_Task item_
Once you reach the line with "F1: 750mA (n2, n16) -> none" below, copy each line exactly, stopping after the line with "D1: diode BAV21", and skip any pictures.

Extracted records
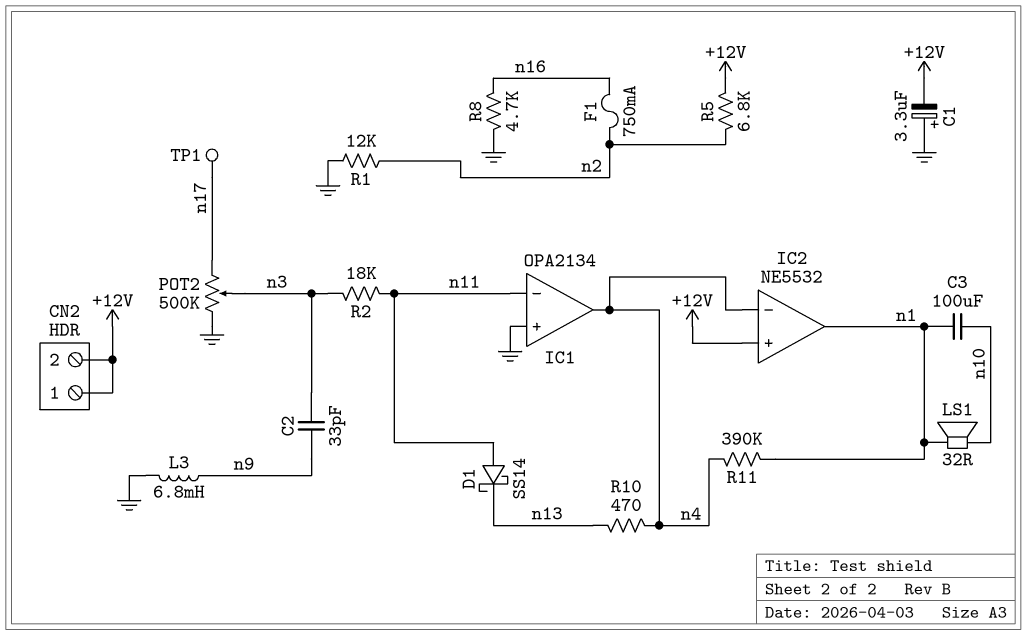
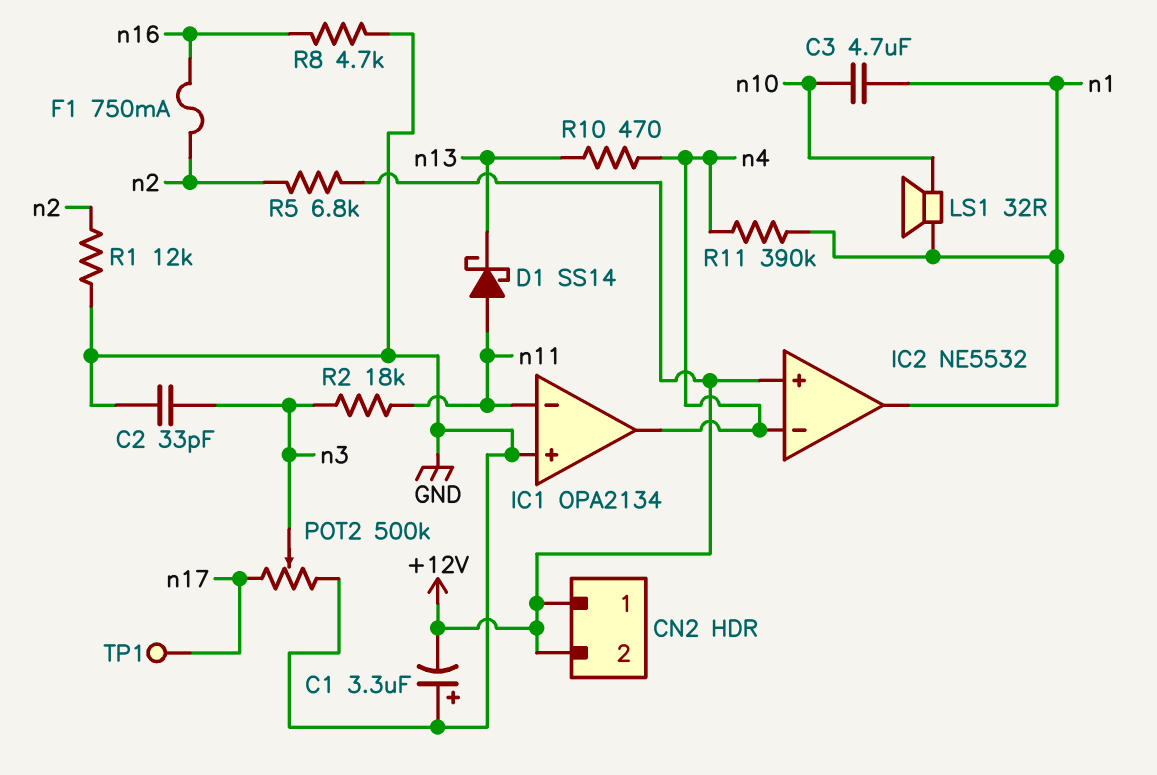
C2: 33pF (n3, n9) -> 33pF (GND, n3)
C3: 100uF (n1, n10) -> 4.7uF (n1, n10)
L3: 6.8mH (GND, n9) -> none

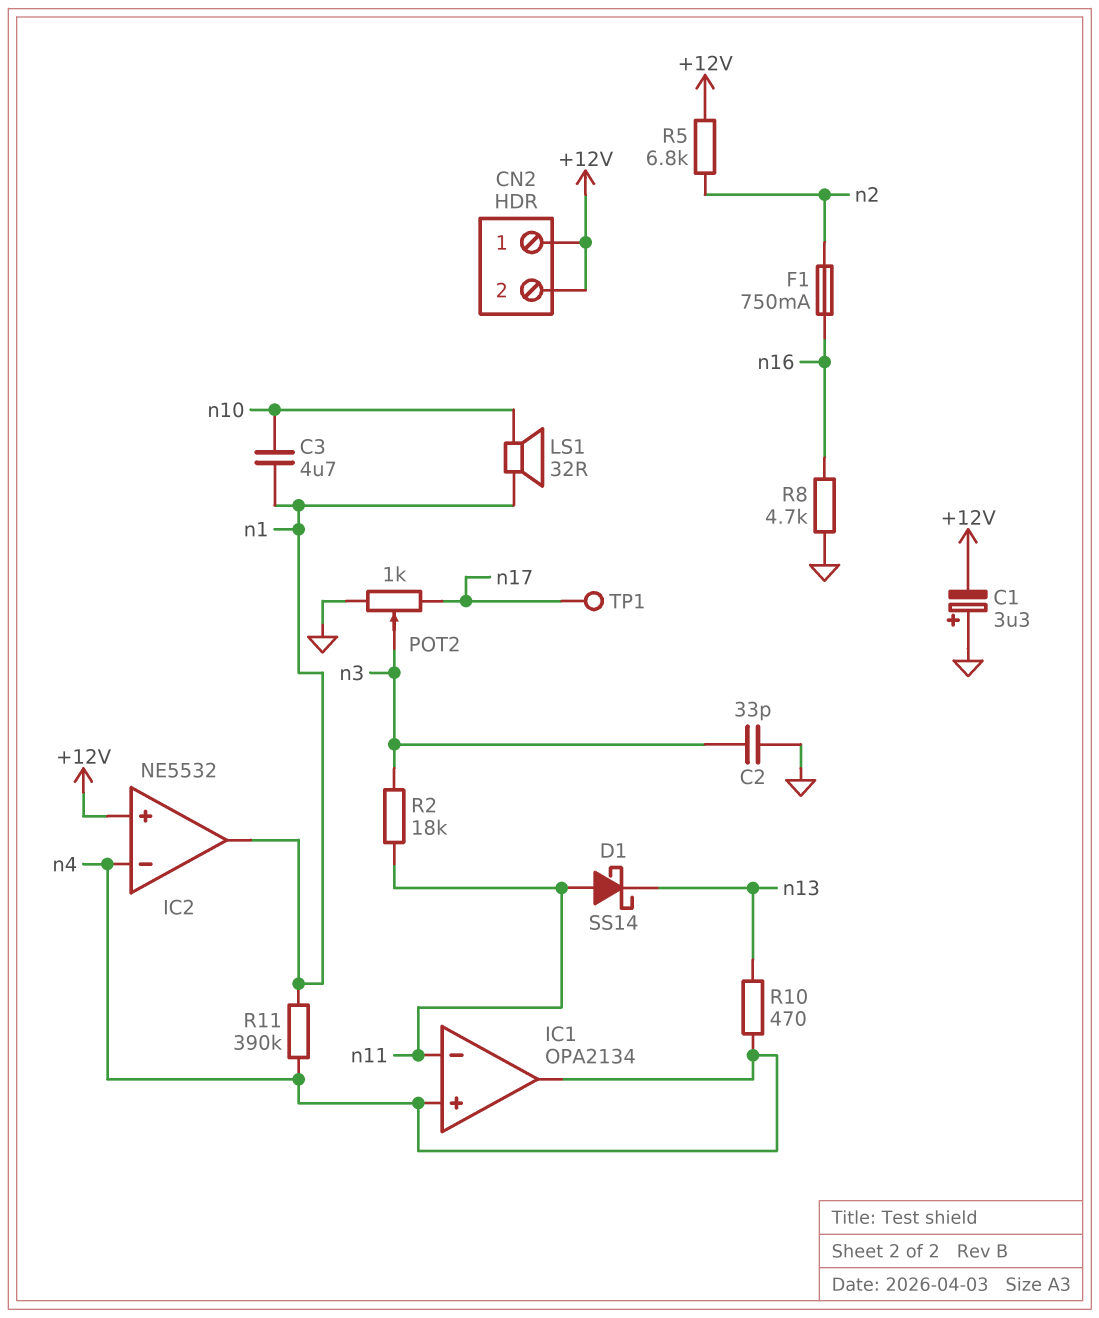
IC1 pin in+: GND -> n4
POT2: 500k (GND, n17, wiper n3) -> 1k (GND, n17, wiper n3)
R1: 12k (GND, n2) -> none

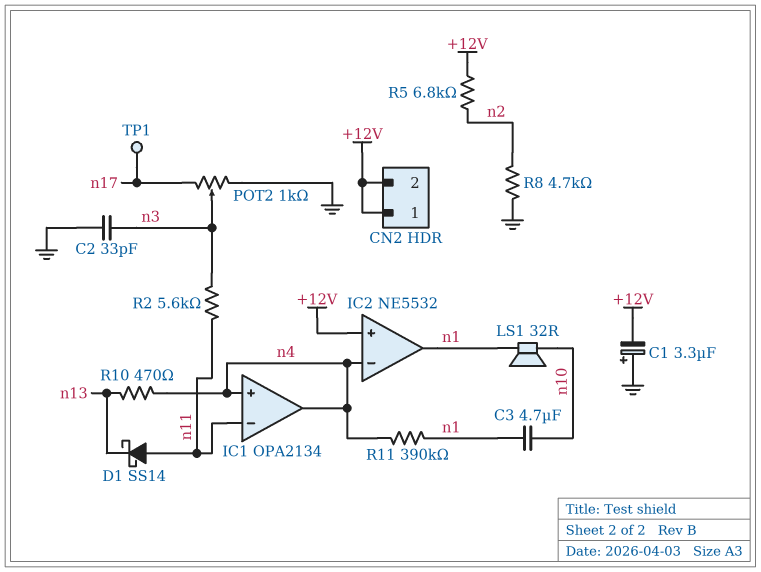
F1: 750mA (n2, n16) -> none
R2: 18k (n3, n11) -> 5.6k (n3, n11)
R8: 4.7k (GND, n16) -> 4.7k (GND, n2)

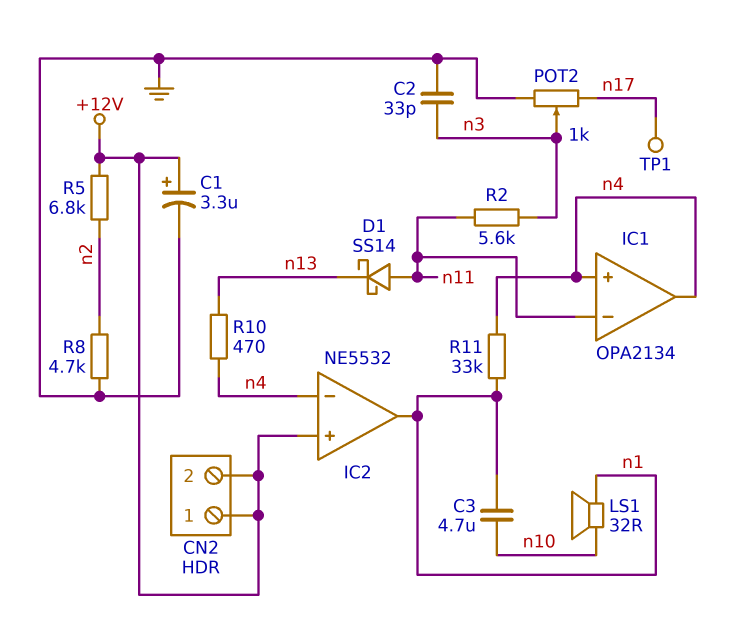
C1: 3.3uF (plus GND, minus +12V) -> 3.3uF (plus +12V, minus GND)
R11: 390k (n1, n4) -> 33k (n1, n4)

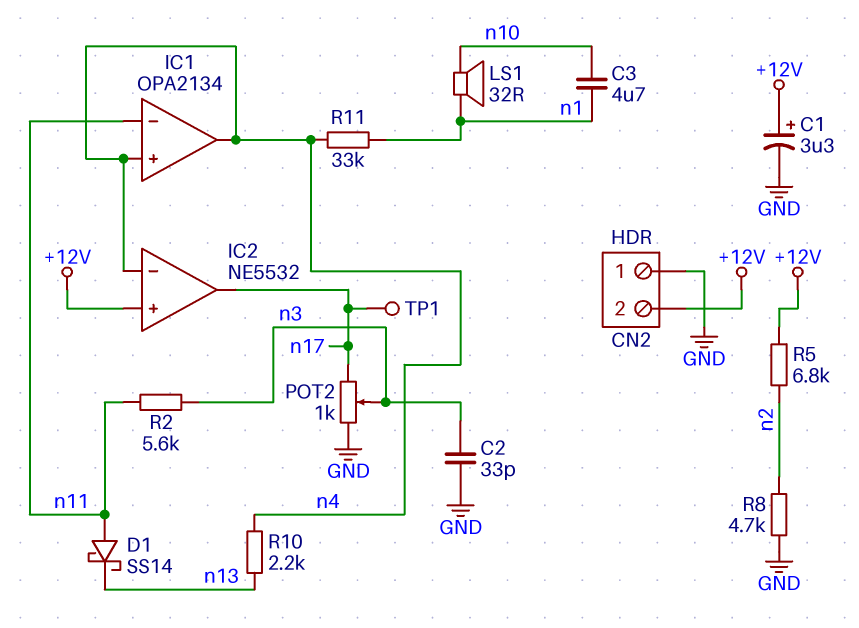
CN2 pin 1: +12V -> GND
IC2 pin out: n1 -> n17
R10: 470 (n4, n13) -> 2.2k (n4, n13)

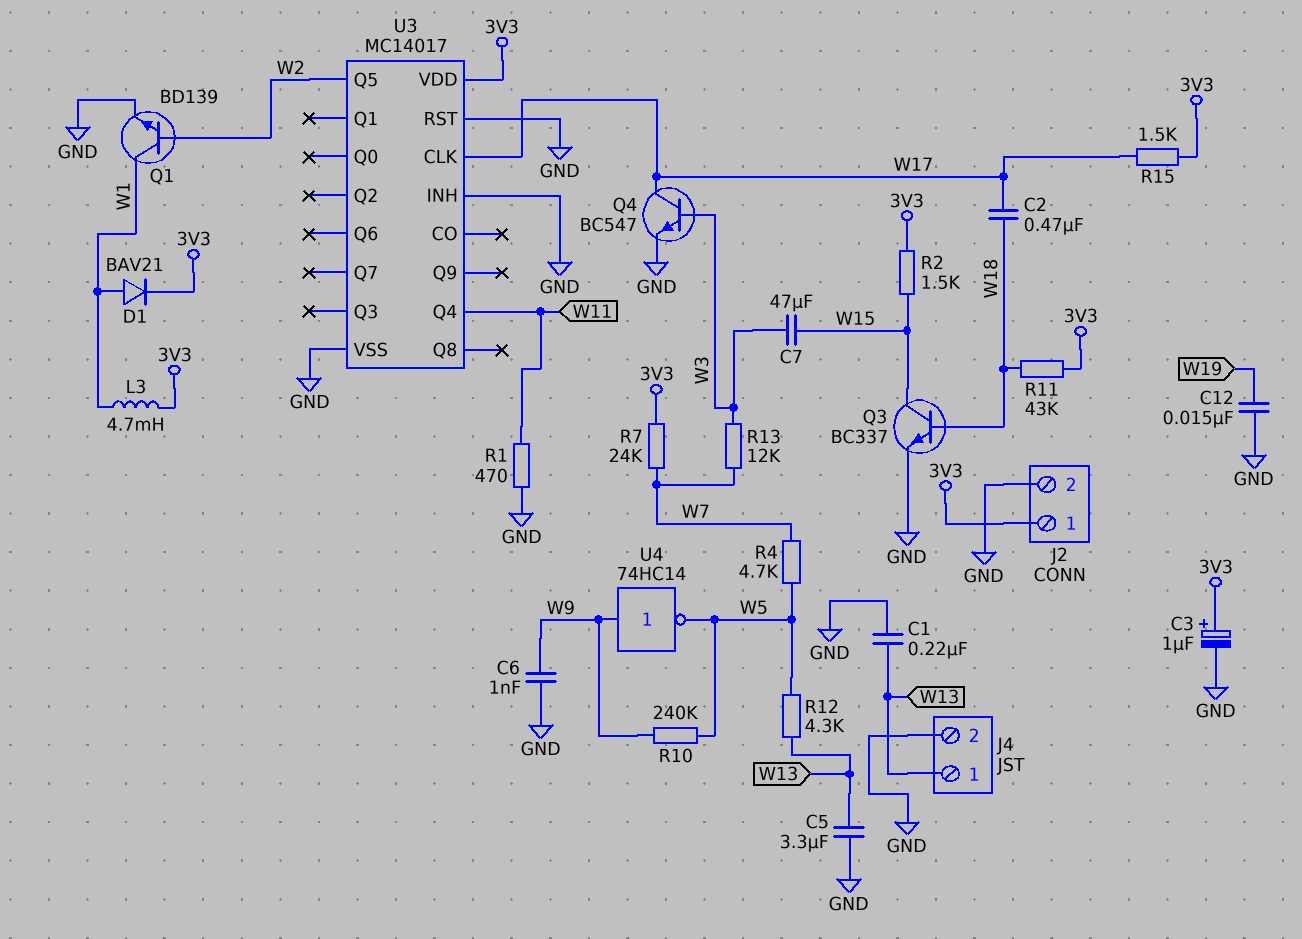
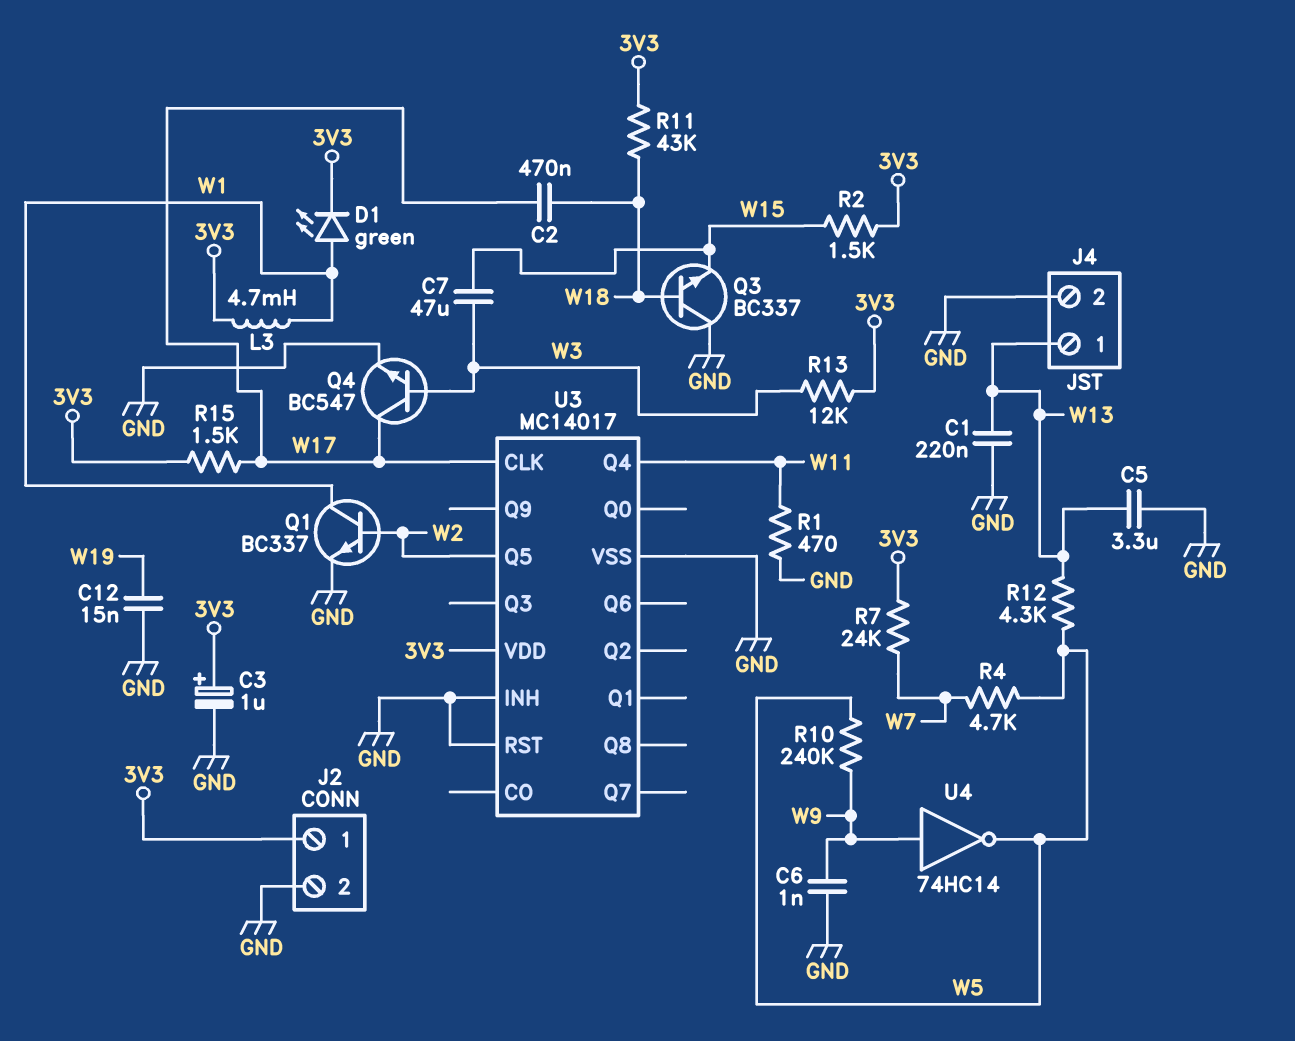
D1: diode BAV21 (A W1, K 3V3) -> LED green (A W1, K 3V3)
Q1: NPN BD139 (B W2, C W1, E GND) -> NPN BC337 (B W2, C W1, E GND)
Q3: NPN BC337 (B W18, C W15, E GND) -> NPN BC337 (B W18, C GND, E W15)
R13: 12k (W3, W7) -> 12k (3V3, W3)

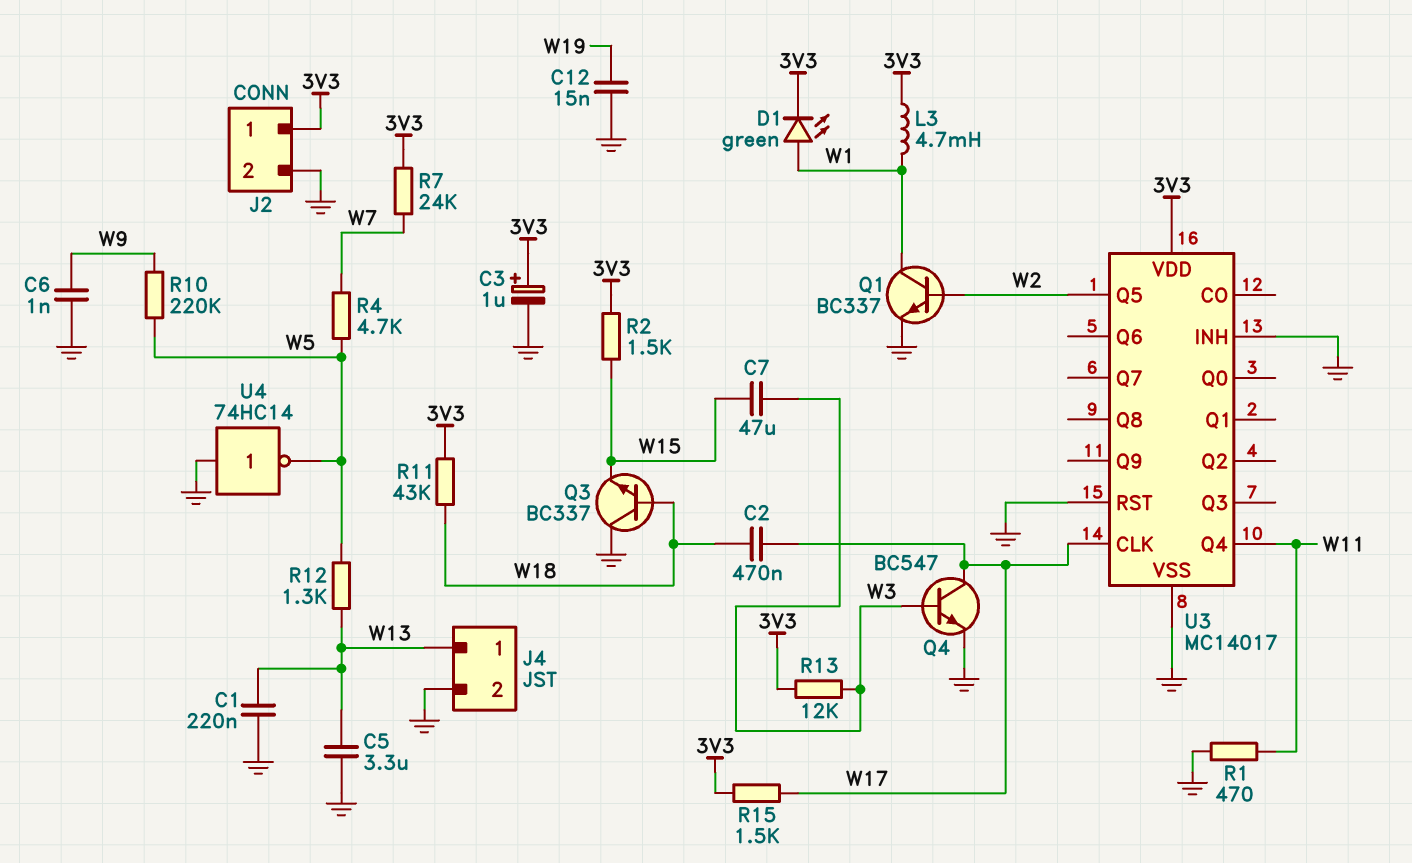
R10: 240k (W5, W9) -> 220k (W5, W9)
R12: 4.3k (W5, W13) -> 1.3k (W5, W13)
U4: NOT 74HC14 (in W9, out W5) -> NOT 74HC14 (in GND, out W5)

_Reply to the task_
F1: 750mA (n2, n16) -> none
R2: 18k (n3, n11) -> 5.6k (n3, n11)
R8: 4.7k (GND, n16) -> 4.7k (GND, n2)

C1: 3.3uF (plus GND, minus +12V) -> 3.3uF (plus +12V, minus GND)
R11: 390k (n1, n4) -> 33k (n1, n4)

CN2 pin 1: +12V -> GND
IC2 pin out: n1 -> n17
R10: 470 (n4, n13) -> 2.2k (n4, n13)

D1: diode BAV21 (A W1, K 3V3) -> LED green (A W1, K 3V3)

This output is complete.